● Work to be completed: Leaving out every picture, quote the data below exactly as it appears.

● Information supplied:
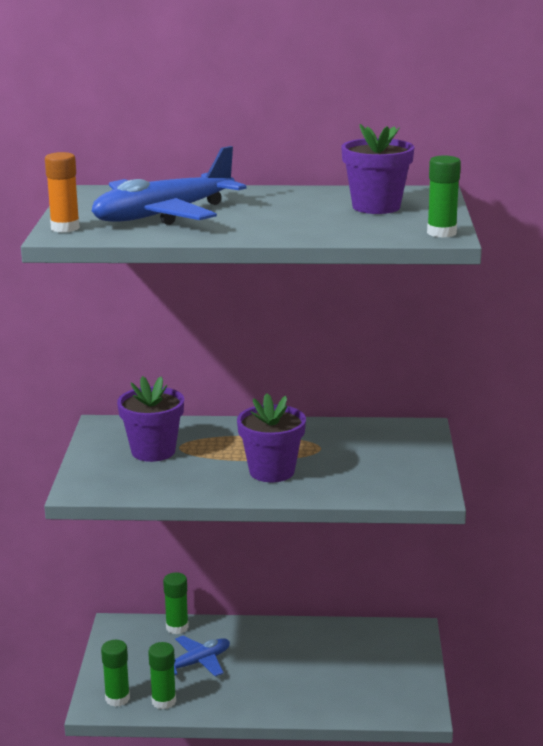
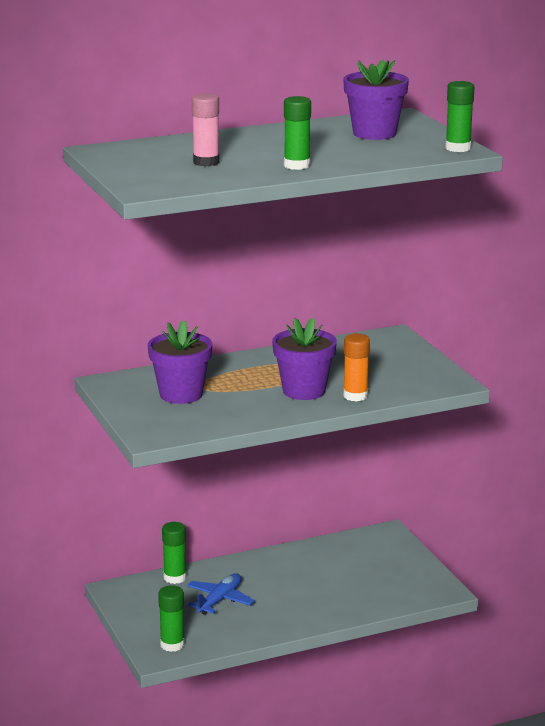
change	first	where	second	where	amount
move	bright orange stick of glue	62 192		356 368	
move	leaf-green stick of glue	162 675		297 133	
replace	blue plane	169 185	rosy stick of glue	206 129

● Expected answer:
change	first	where	second	where	amount
move	bright orange stick of glue	62 192		356 368	
move	leaf-green stick of glue	162 675		297 133	
replace	blue plane	169 185	rosy stick of glue	206 129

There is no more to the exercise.